* **Work order**
Print the listing below exactly, images excluded.

---------- Raw data

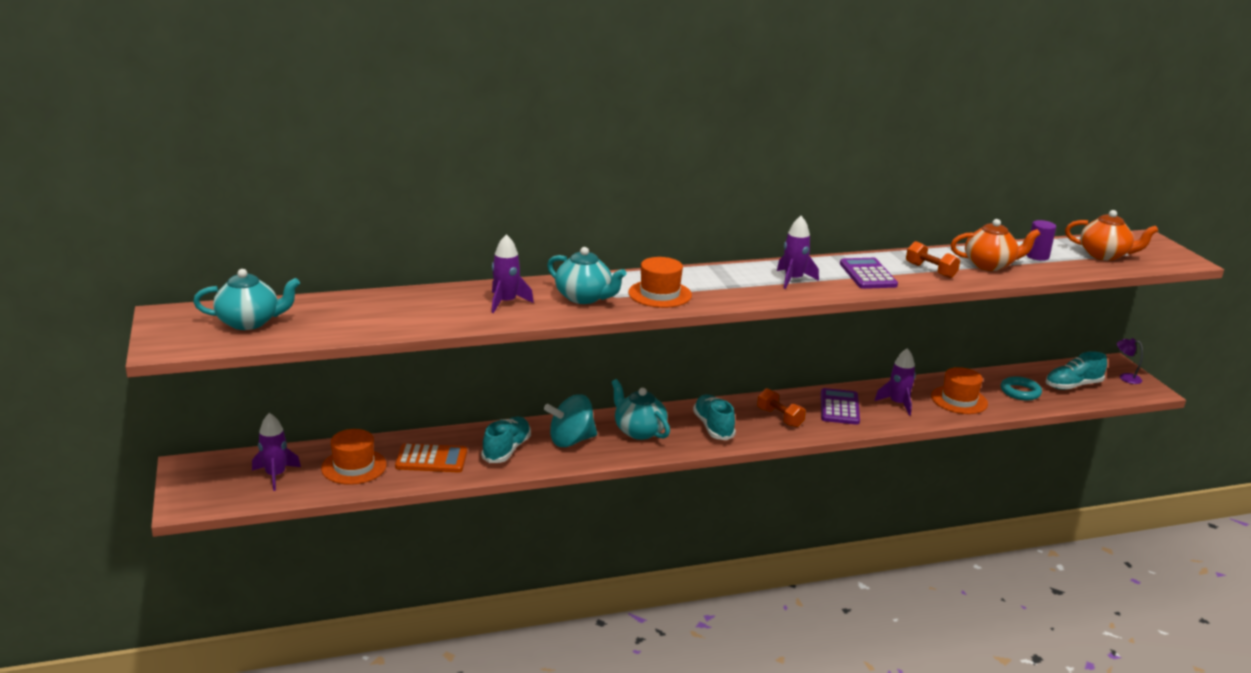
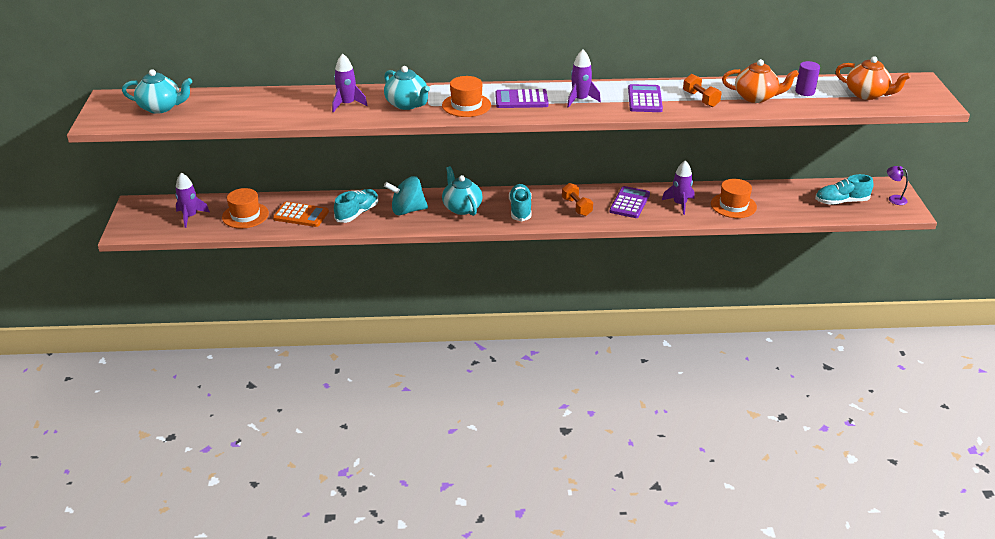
camera: 15 degrees right, 10 degrees up
(723, 284) = (521, 100): none -> purple calculator
(1020, 392) = (791, 203): turquoise ring -> none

--------------------

* **Solution**
camera: 15 degrees right, 10 degrees up
(723, 284) = (521, 100): none -> purple calculator
(1020, 392) = (791, 203): turquoise ring -> none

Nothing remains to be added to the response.